Extracted data entries
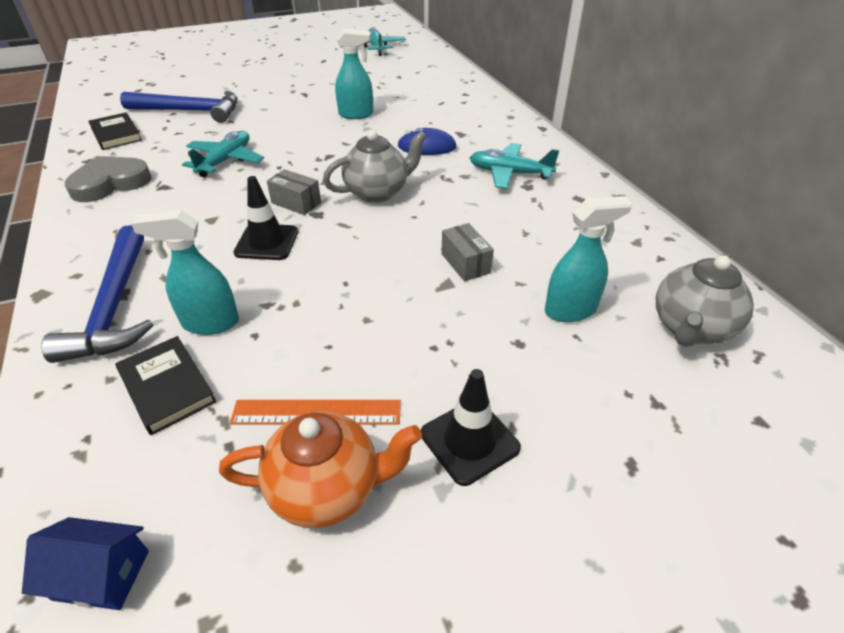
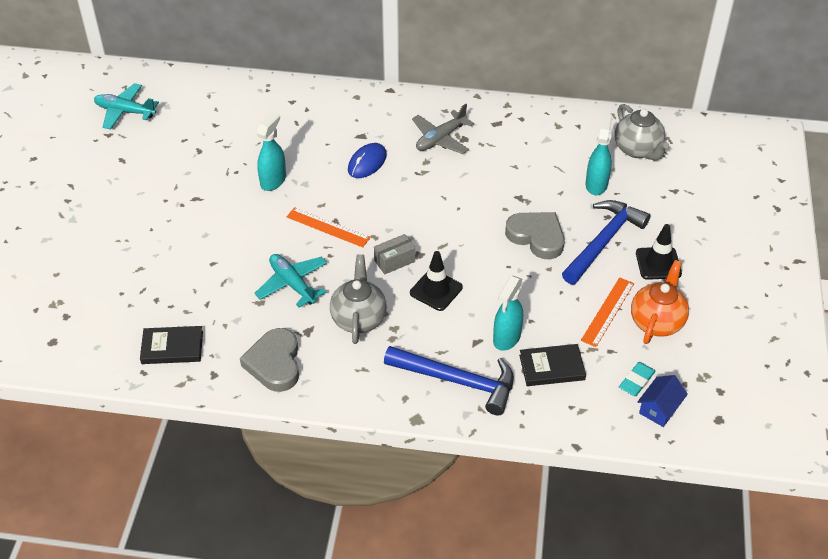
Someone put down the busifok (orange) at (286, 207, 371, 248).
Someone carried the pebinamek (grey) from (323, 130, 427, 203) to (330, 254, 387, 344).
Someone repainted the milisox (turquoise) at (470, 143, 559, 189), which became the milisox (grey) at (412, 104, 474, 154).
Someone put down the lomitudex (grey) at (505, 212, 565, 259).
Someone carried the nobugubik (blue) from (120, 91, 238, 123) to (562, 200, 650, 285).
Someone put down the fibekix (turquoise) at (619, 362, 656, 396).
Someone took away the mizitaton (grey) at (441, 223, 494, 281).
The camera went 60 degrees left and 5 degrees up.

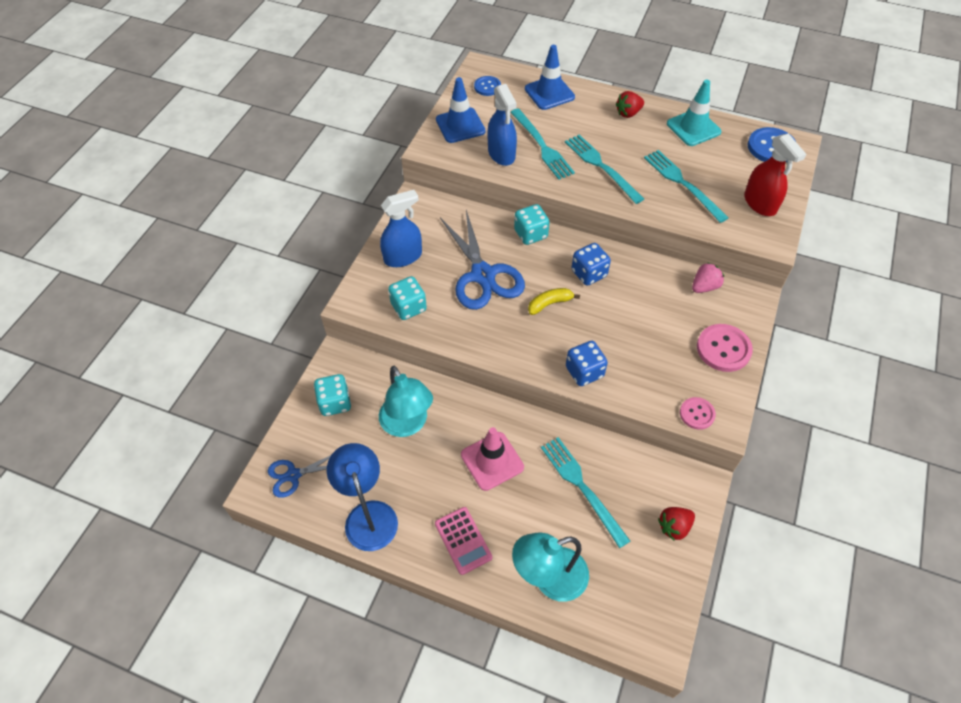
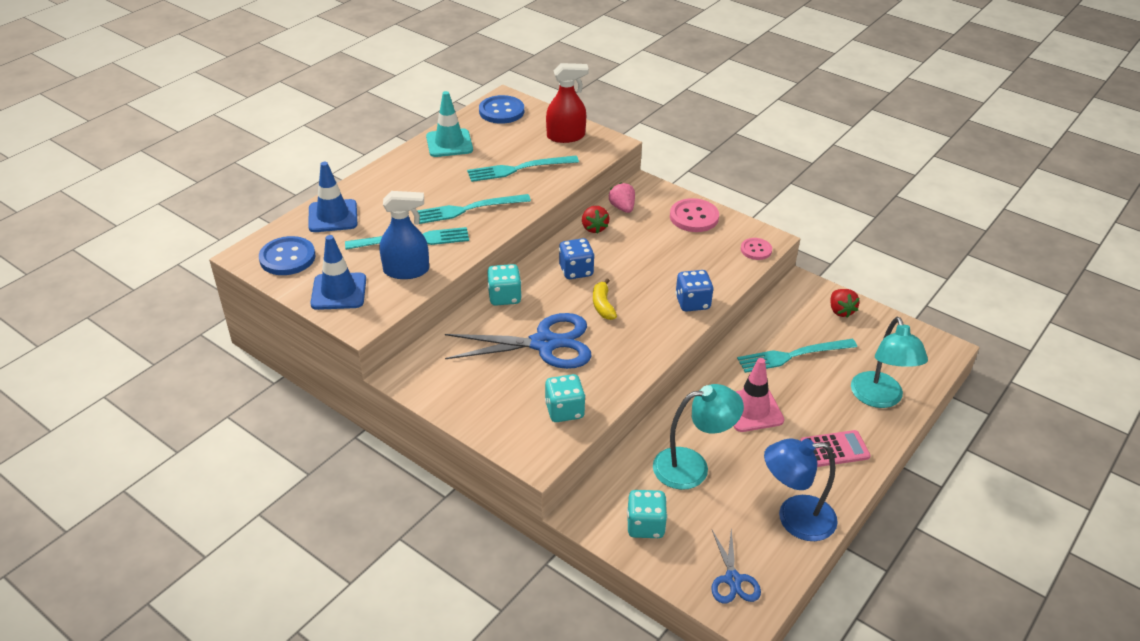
Someone scaled the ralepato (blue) at (474, 76, 501, 96) by 1.63.
Someone carried the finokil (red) from (616, 91, 644, 118) to (582, 206, 610, 234).
Someone took away the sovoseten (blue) at (380, 190, 422, 267).
The camera went 75 degrees left and 15 degrees down.

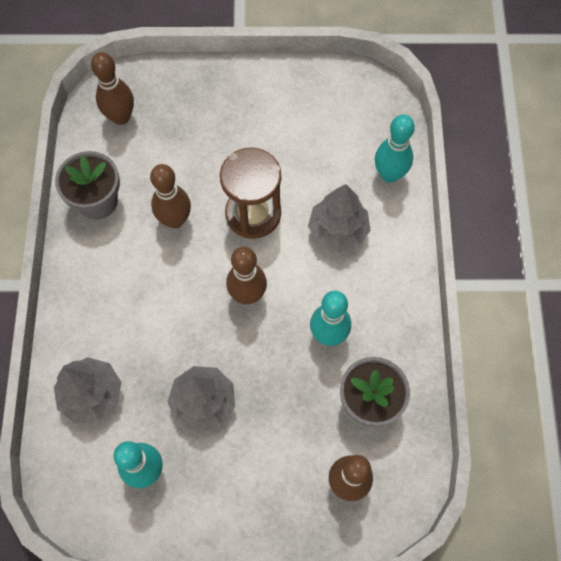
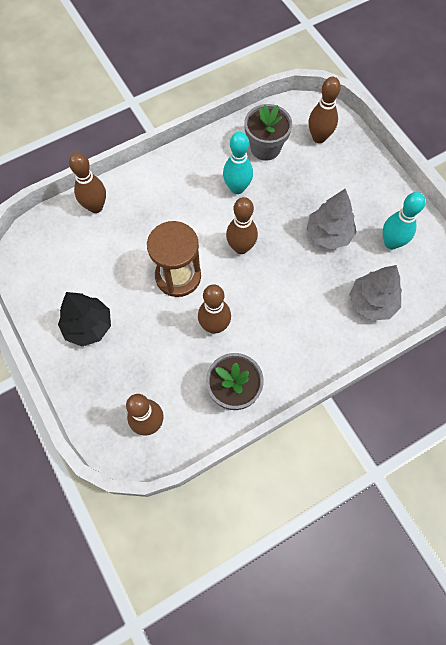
Someone put down the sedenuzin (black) at (58, 292, 111, 347).
Someone repainted the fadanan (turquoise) at (375, 114, 415, 183), which became the fadanan (brown) at (69, 152, 106, 213).
Someone took away the sedenuzin (grey) at (308, 184, 371, 253).
The camera went 120 degrees left and 0 degrees up.

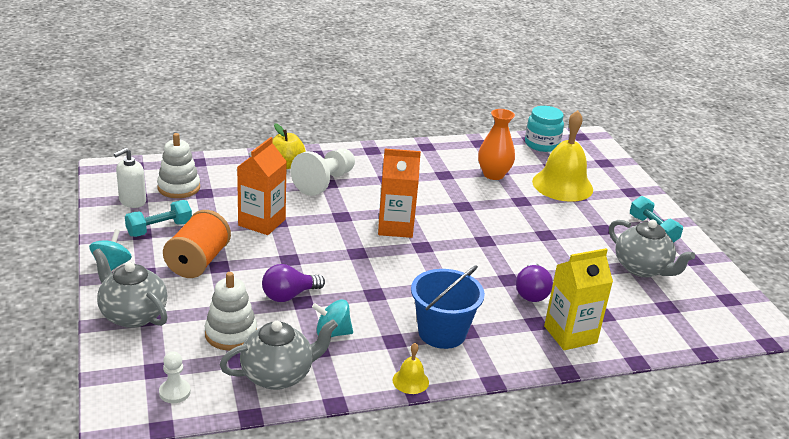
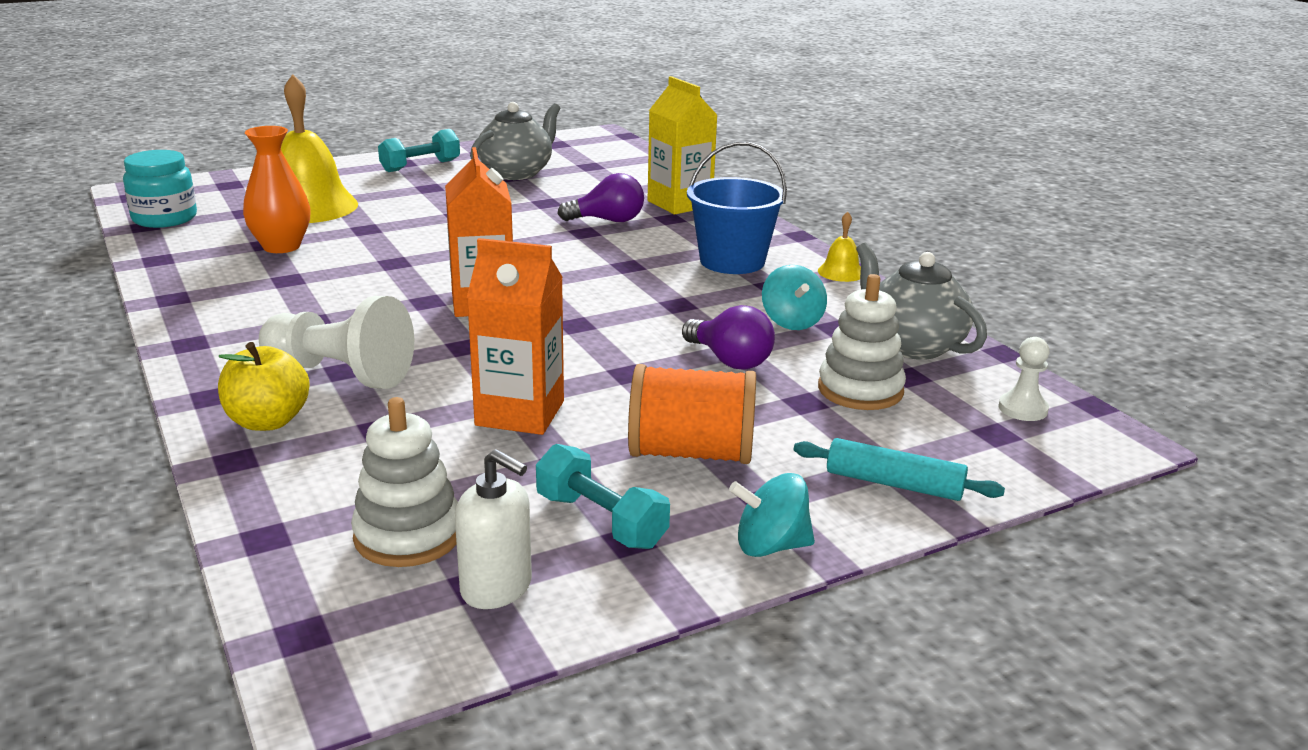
Someone swapped the pebinamek (grey) at (93, 249, 168, 328) for the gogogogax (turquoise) at (793, 438, 1005, 501).
The camera went 100 degrees left and 5 degrees down.

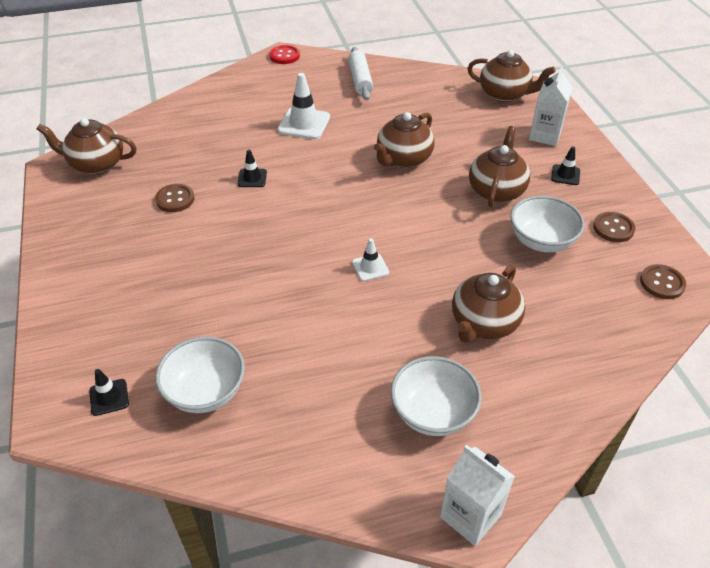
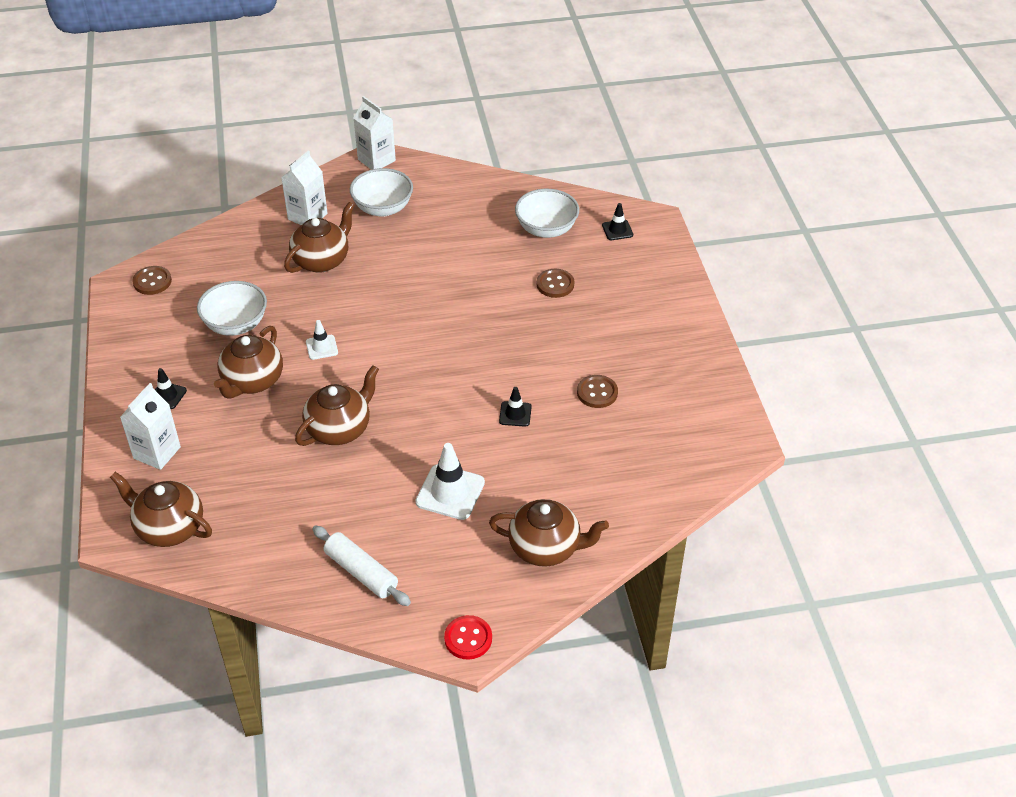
Someone put down the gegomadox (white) at (281, 151, 328, 225).
Someone carried the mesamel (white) from (352, 238, 389, 281) to (306, 320, 338, 360).
Someone rotated the gogogogax (white) at (348, 47, 373, 100) by 45 degrees counterclockwise.
Someone carried the pebinamek (brown) from (37, 118, 137, 174) to (489, 499, 609, 567).
Someone carried the ralepato (brown) from (593, 212, 635, 242) to (537, 269, 574, 298).
The camera went 175 degrees left and 0 degrees up.

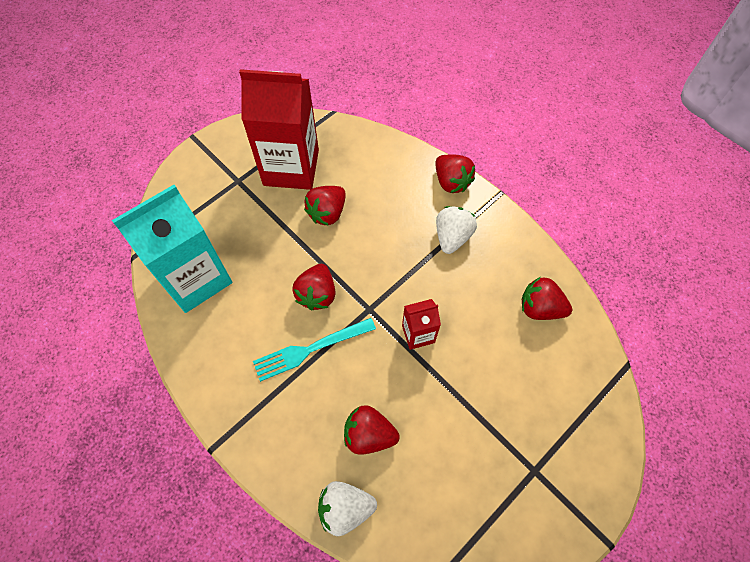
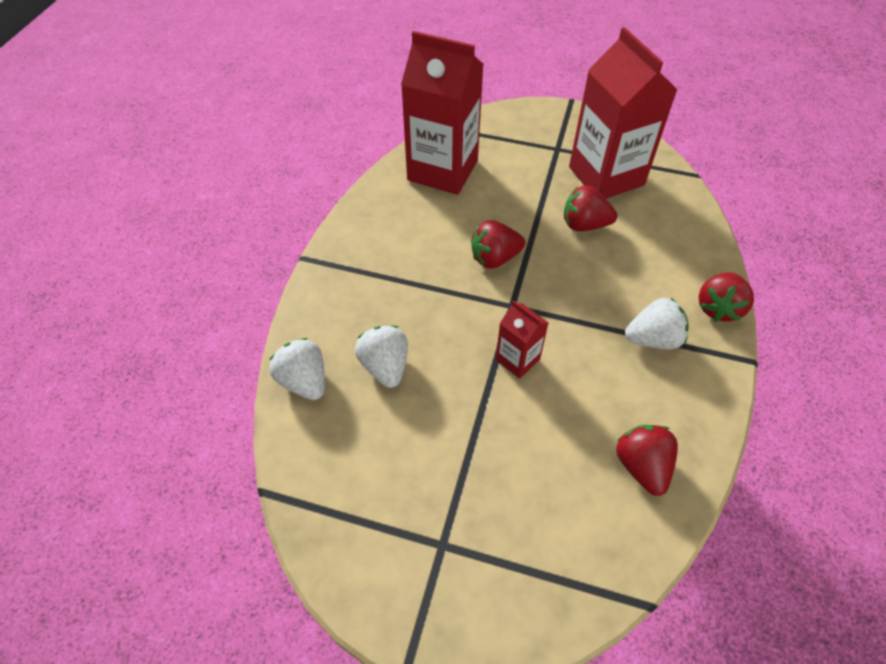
Someone repainted the finokil (red) at (344, 405, 400, 455), which became the finokil (white) at (355, 326, 408, 388).
Someone repainted the gegomadox (turquoise) at (112, 185, 232, 313), which became the gegomadox (red) at (401, 31, 484, 195).
Someone took away the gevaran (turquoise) at (253, 318, 376, 382).
The camera went 60 degrees right and 10 degrees down.

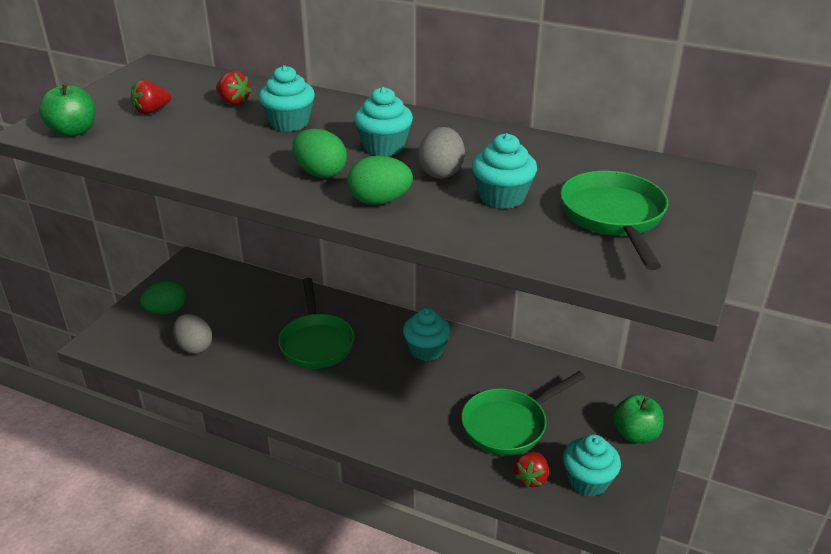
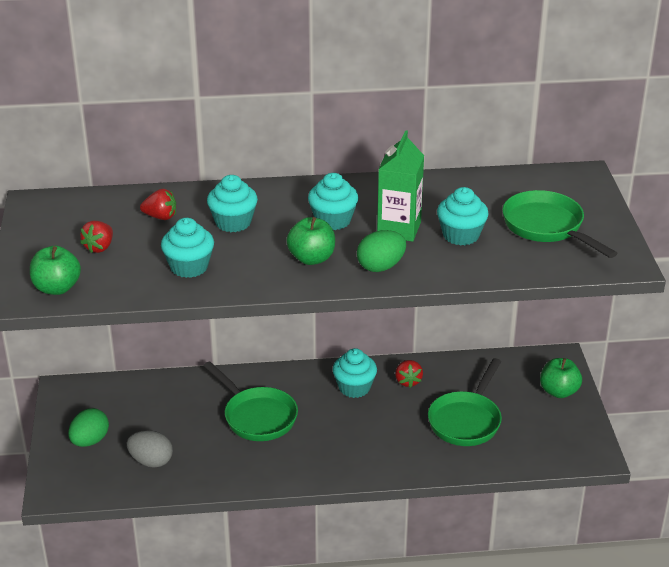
Someone carried the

• Action item:
Every record, word for word, should be given back without its pictures.

• Solution for this task:
Someone put down the busifok (orange) at (286, 207, 371, 248).
Someone carried the pebinamek (grey) from (323, 130, 427, 203) to (330, 254, 387, 344).
Someone repainted the milisox (turquoise) at (470, 143, 559, 189), which became the milisox (grey) at (412, 104, 474, 154).
Someone put down the lomitudex (grey) at (505, 212, 565, 259).
Someone carried the nobugubik (blue) from (120, 91, 238, 123) to (562, 200, 650, 285).
Someone put down the fibekix (turquoise) at (619, 362, 656, 396).
Someone took away the mizitaton (grey) at (441, 223, 494, 281).
The camera went 60 degrees left and 5 degrees up.

Someone scaled the ralepato (blue) at (474, 76, 501, 96) by 1.63.
Someone carried the finokil (red) from (616, 91, 644, 118) to (582, 206, 610, 234).
Someone took away the sovoseten (blue) at (380, 190, 422, 267).
The camera went 75 degrees left and 15 degrees down.

Someone put down the sedenuzin (black) at (58, 292, 111, 347).
Someone repainted the fadanan (turquoise) at (375, 114, 415, 183), which became the fadanan (brown) at (69, 152, 106, 213).
Someone took away the sedenuzin (grey) at (308, 184, 371, 253).
The camera went 120 degrees left and 0 degrees up.

Someone swapped the pebinamek (grey) at (93, 249, 168, 328) for the gogogogax (turquoise) at (793, 438, 1005, 501).
The camera went 100 degrees left and 5 degrees down.

Someone put down the gegomadox (white) at (281, 151, 328, 225).
Someone carried the mesamel (white) from (352, 238, 389, 281) to (306, 320, 338, 360).
Someone rotated the gogogogax (white) at (348, 47, 373, 100) by 45 degrees counterclockwise.
Someone carried the pebinamek (brown) from (37, 118, 137, 174) to (489, 499, 609, 567).
Someone carried the ralepato (brown) from (593, 212, 635, 242) to (537, 269, 574, 298).
The camera went 175 degrees left and 0 degrees up.

Someone repainted the finokil (red) at (344, 405, 400, 455), which became the finokil (white) at (355, 326, 408, 388).
Someone repainted the gegomadox (turquoise) at (112, 185, 232, 313), which became the gegomadox (red) at (401, 31, 484, 195).
Someone took away the gevaran (turquoise) at (253, 318, 376, 382).
The camera went 60 degrees right and 10 degrees down.

Someone carried the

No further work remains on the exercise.